╭─ Source data

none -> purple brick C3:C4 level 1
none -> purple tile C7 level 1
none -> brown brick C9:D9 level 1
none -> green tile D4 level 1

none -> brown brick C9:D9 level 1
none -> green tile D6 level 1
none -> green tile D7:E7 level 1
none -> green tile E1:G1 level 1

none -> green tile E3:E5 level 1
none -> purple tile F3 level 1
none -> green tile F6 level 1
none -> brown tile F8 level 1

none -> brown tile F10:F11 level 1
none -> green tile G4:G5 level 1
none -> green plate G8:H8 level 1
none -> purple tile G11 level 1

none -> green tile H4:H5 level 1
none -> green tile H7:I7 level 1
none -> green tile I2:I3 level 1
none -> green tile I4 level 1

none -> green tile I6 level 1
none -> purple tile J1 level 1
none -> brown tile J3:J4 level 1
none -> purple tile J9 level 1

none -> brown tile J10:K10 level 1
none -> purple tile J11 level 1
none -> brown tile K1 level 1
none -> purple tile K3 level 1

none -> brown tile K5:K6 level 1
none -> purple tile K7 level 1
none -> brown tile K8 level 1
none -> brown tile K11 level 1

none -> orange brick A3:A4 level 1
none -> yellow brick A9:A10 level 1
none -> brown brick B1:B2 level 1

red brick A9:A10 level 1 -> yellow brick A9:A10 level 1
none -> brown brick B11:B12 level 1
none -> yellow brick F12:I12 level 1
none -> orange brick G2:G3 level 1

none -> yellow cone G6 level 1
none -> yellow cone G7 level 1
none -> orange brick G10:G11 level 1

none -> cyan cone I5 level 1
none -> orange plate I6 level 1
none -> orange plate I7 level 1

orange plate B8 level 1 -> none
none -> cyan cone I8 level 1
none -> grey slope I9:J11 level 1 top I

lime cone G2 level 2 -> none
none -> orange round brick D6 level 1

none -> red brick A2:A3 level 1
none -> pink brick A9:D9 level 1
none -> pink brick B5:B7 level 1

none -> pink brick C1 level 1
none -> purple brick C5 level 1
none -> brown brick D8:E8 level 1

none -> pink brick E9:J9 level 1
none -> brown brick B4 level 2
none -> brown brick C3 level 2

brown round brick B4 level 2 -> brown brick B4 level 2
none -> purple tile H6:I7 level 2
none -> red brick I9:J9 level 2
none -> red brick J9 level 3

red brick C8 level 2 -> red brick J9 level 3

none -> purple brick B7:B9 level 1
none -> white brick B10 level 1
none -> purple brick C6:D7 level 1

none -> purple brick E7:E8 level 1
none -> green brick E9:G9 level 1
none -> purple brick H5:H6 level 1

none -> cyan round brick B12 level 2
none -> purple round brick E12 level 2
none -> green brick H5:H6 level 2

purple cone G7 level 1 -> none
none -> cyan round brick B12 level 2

╰─

Once you have read the records above, write them out again exactly.

none -> purple brick C3:C4 level 1
none -> purple tile C7 level 1
none -> brown brick C9:D9 level 1
none -> green tile D4 level 1

none -> brown brick C9:D9 level 1
none -> green tile D6 level 1
none -> green tile D7:E7 level 1
none -> green tile E1:G1 level 1

none -> green tile E3:E5 level 1
none -> purple tile F3 level 1
none -> green tile F6 level 1
none -> brown tile F8 level 1

none -> brown tile F10:F11 level 1
none -> green tile G4:G5 level 1
none -> green plate G8:H8 level 1
none -> purple tile G11 level 1

none -> green tile H4:H5 level 1
none -> green tile H7:I7 level 1
none -> green tile I2:I3 level 1
none -> green tile I4 level 1

none -> green tile I6 level 1
none -> purple tile J1 level 1
none -> brown tile J3:J4 level 1
none -> purple tile J9 level 1

none -> brown tile J10:K10 level 1
none -> purple tile J11 level 1
none -> brown tile K1 level 1
none -> purple tile K3 level 1

none -> brown tile K5:K6 level 1
none -> purple tile K7 level 1
none -> brown tile K8 level 1
none -> brown tile K11 level 1

none -> orange brick A3:A4 level 1
none -> yellow brick A9:A10 level 1
none -> brown brick B1:B2 level 1

red brick A9:A10 level 1 -> yellow brick A9:A10 level 1
none -> brown brick B11:B12 level 1
none -> yellow brick F12:I12 level 1
none -> orange brick G2:G3 level 1

none -> yellow cone G6 level 1
none -> yellow cone G7 level 1
none -> orange brick G10:G11 level 1

none -> cyan cone I5 level 1
none -> orange plate I6 level 1
none -> orange plate I7 level 1

orange plate B8 level 1 -> none
none -> cyan cone I8 level 1
none -> grey slope I9:J11 level 1 top I

lime cone G2 level 2 -> none
none -> orange round brick D6 level 1

none -> red brick A2:A3 level 1
none -> pink brick A9:D9 level 1
none -> pink brick B5:B7 level 1

none -> pink brick C1 level 1
none -> purple brick C5 level 1
none -> brown brick D8:E8 level 1

none -> pink brick E9:J9 level 1
none -> brown brick B4 level 2
none -> brown brick C3 level 2

brown round brick B4 level 2 -> brown brick B4 level 2
none -> purple tile H6:I7 level 2
none -> red brick I9:J9 level 2
none -> red brick J9 level 3

red brick C8 level 2 -> red brick J9 level 3

none -> purple brick B7:B9 level 1
none -> white brick B10 level 1
none -> purple brick C6:D7 level 1

none -> purple brick E7:E8 level 1
none -> green brick E9:G9 level 1
none -> purple brick H5:H6 level 1

none -> cyan round brick B12 level 2
none -> purple round brick E12 level 2
none -> green brick H5:H6 level 2

purple cone G7 level 1 -> none
none -> cyan round brick B12 level 2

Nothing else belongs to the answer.